— begin DATA FOR THIS TASK —

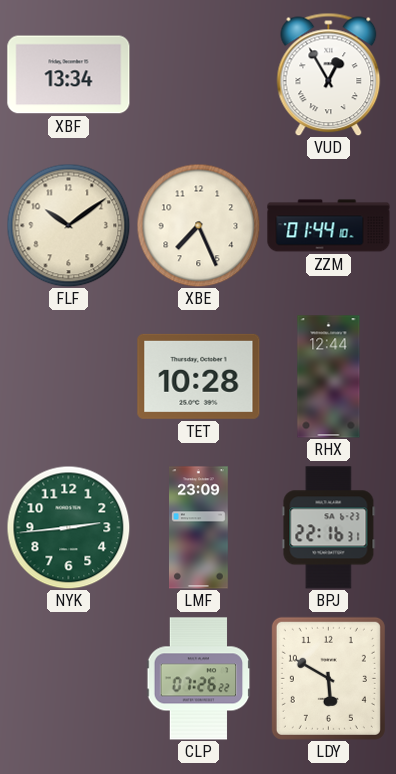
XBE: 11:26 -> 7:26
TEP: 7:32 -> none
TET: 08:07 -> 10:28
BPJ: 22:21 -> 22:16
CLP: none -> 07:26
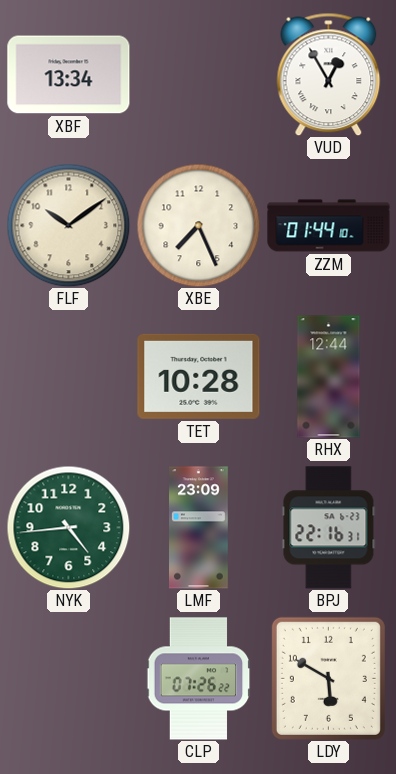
NYK: 2:44 -> 4:44
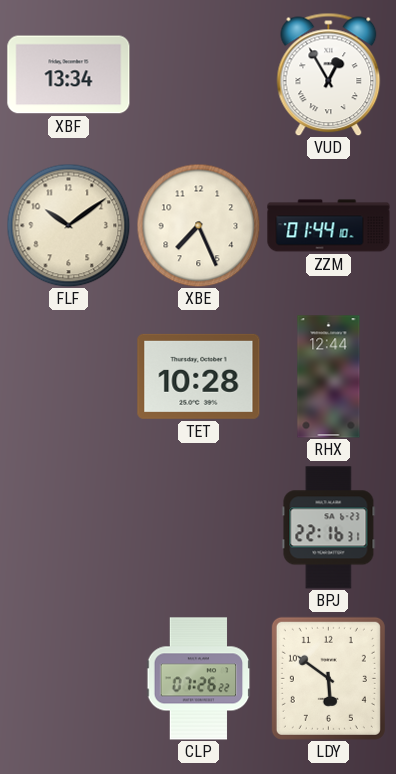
NYK: 4:44 -> none
LMF: 23:09 -> none
LDY: 5:50 -> 5:51
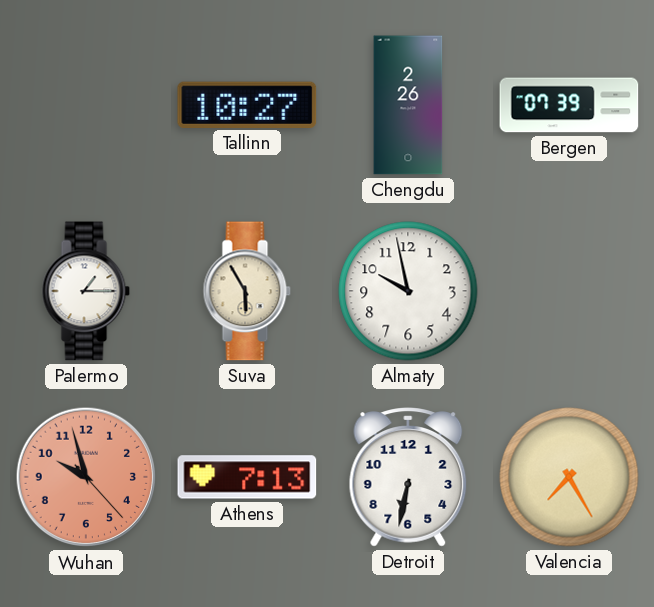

— end DATA FOR THIS TASK —

:: REQUIRED WORK ::
Please find each line of the material above that contains the string "none" and copy those lines in full. Case counts.

:: FULL SOLUTION ::
TEP: 7:32 -> none
CLP: none -> 07:26
NYK: 4:44 -> none
LMF: 23:09 -> none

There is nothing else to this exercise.